→ Assignment: Count the lines below that contain the word "plus". Give only the number.

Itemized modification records
Segment Open

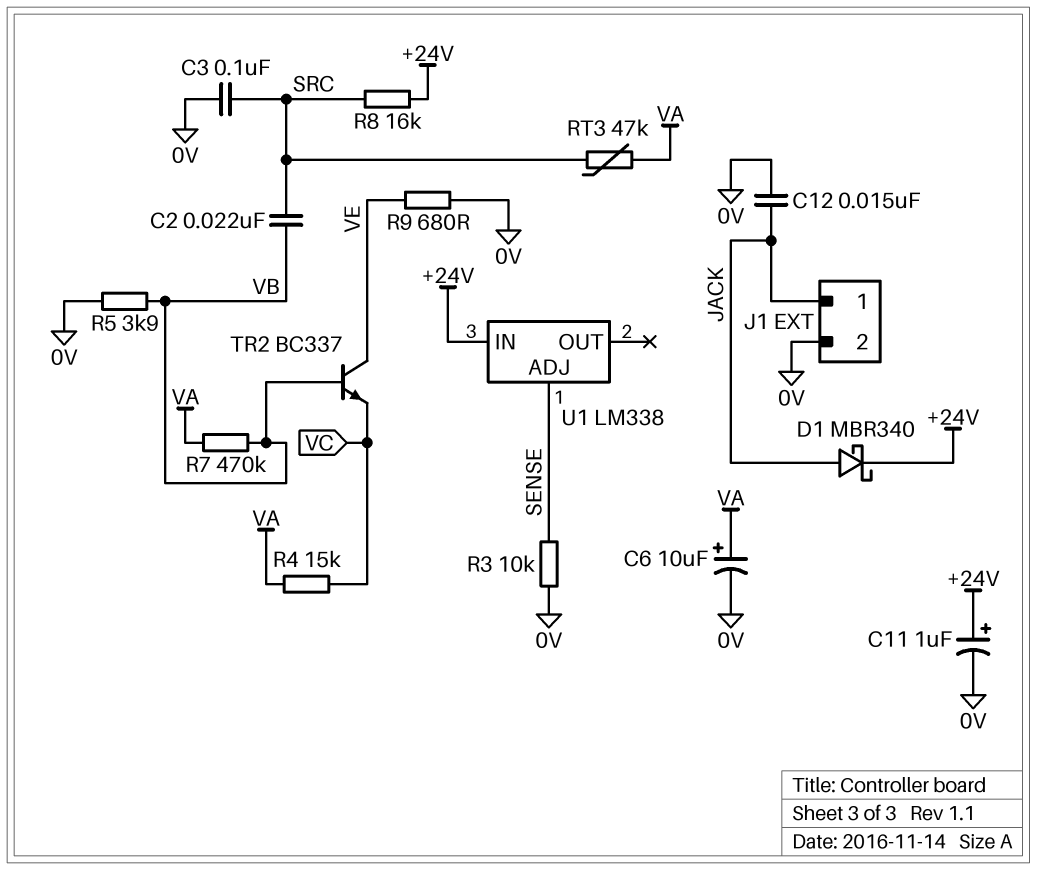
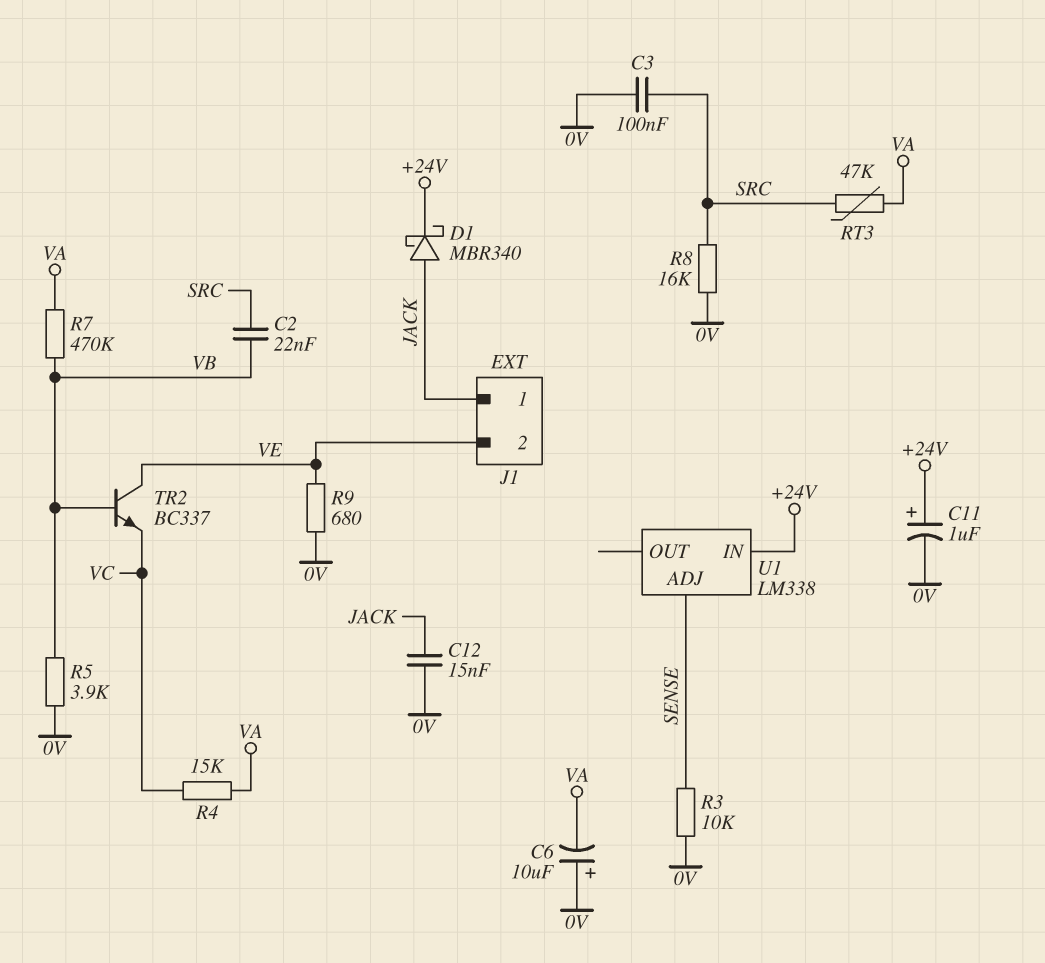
C6: 10uF (plus VA, minus 0V) -> 10uF (plus 0V, minus VA)
J1 pin 2: 0V -> VE
R8: 16k (+24V, SRC) -> 16k (0V, SRC)

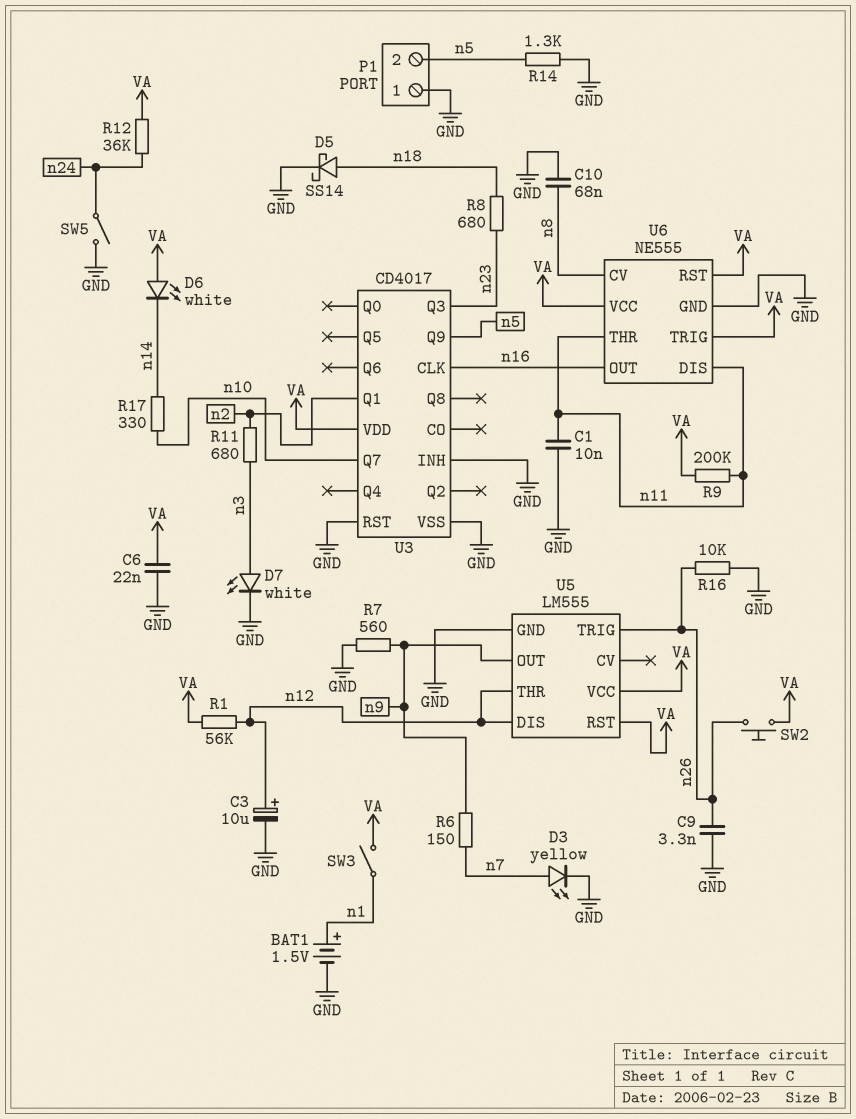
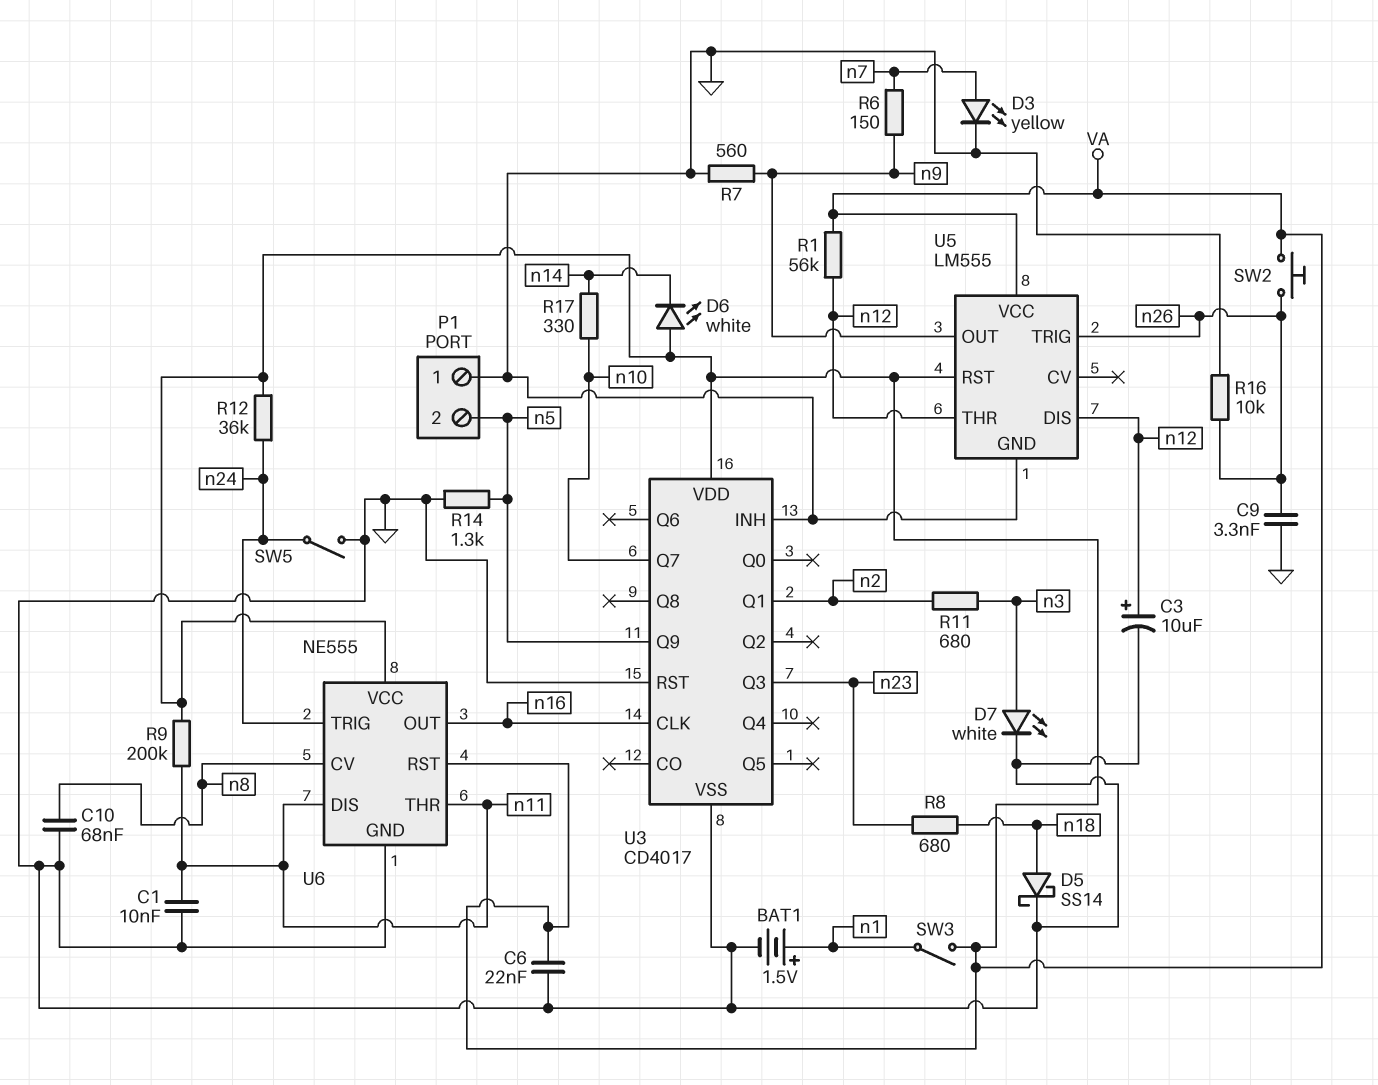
U6 pin TRIG: VA -> n24

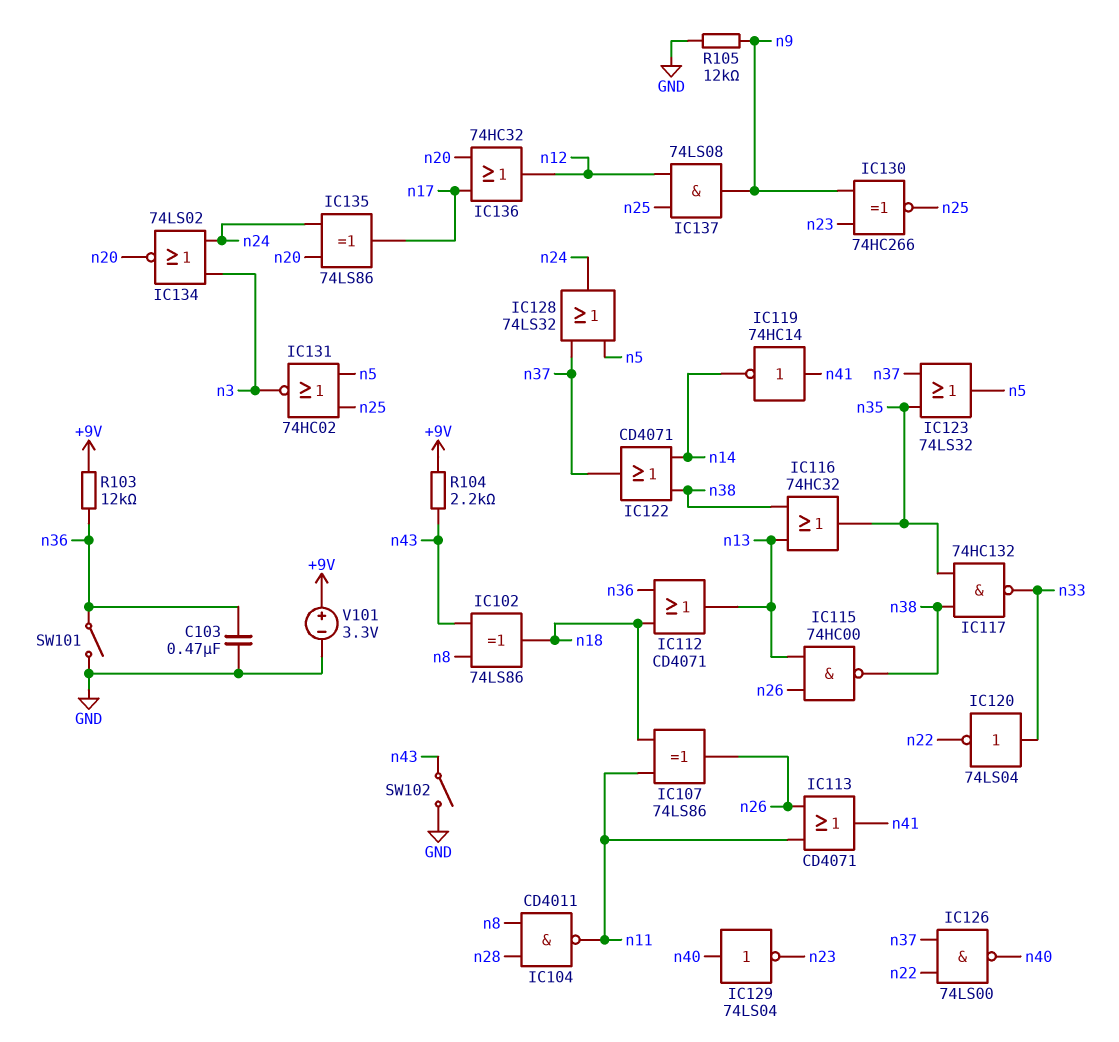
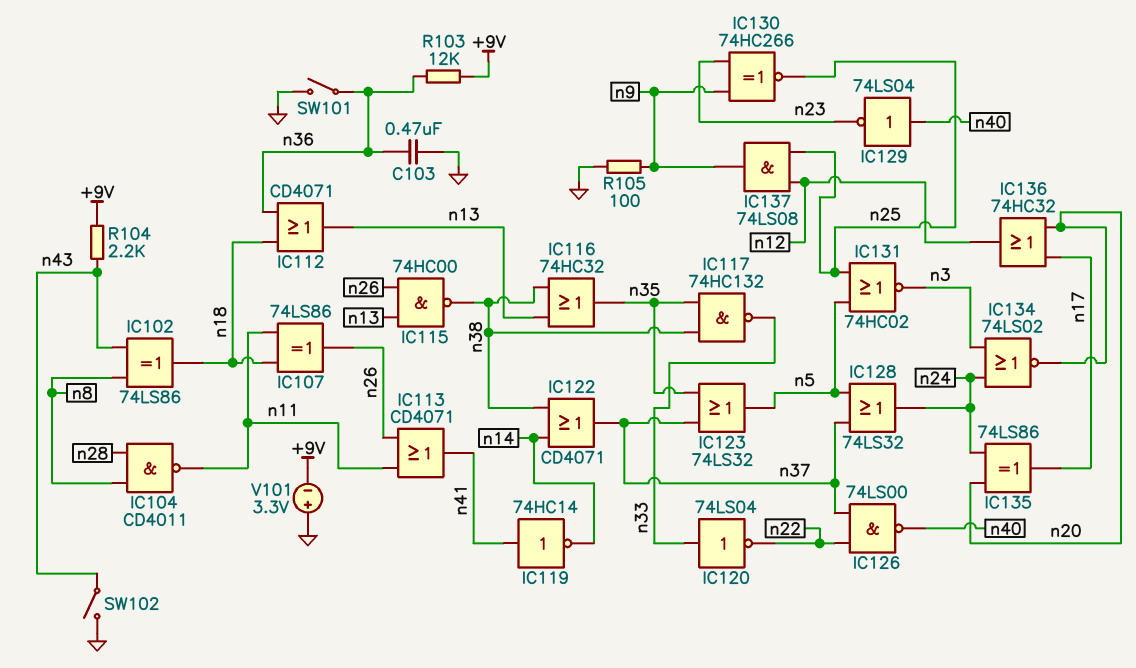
R105: 12k (GND, n9) -> 100 (GND, n9)
V101: 3.3V (plus +9V, minus GND) -> 3.3V (plus GND, minus +9V)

Segment Closed

→ Result of this task: 2